▶ _EXERCISE_: Copy out the data word for word. The images are not part of the copy.

▶ _DATASET SECTION_:
=-=-=-=-=

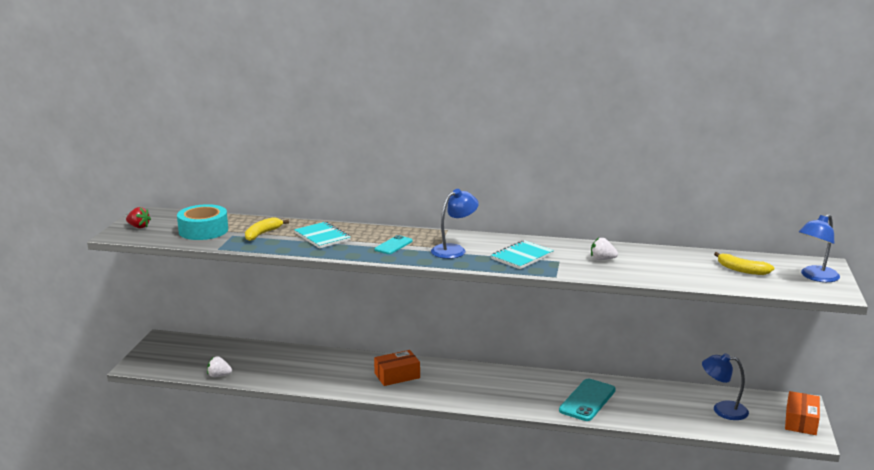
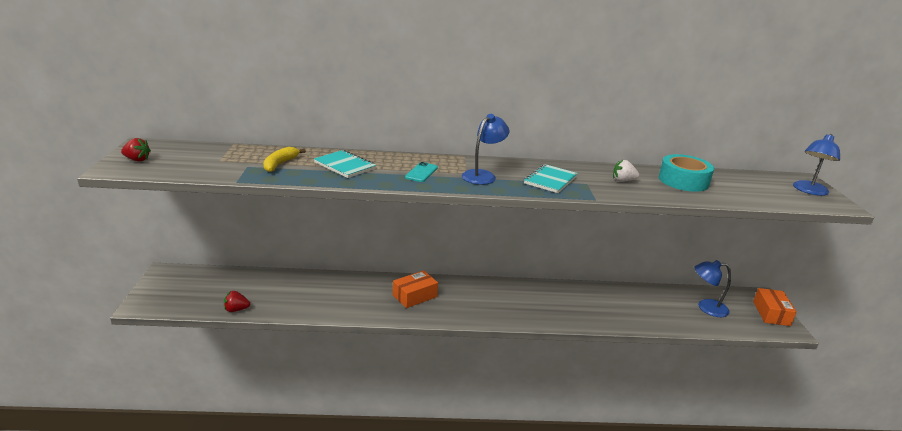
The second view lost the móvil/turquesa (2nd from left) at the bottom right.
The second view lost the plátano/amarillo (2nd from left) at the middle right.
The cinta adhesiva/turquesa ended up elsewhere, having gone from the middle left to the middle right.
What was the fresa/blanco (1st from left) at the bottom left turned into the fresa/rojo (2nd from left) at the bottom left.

=-=-=-=-=

▶ _ANSWER SPACE_:
The second view lost the móvil/turquesa (2nd from left) at the bottom right.
The second view lost the plátano/amarillo (2nd from left) at the middle right.
The cinta adhesiva/turquesa ended up elsewhere, having gone from the middle left to the middle right.
What was the fresa/blanco (1st from left) at the bottom left turned into the fresa/rojo (2nd from left) at the bottom left.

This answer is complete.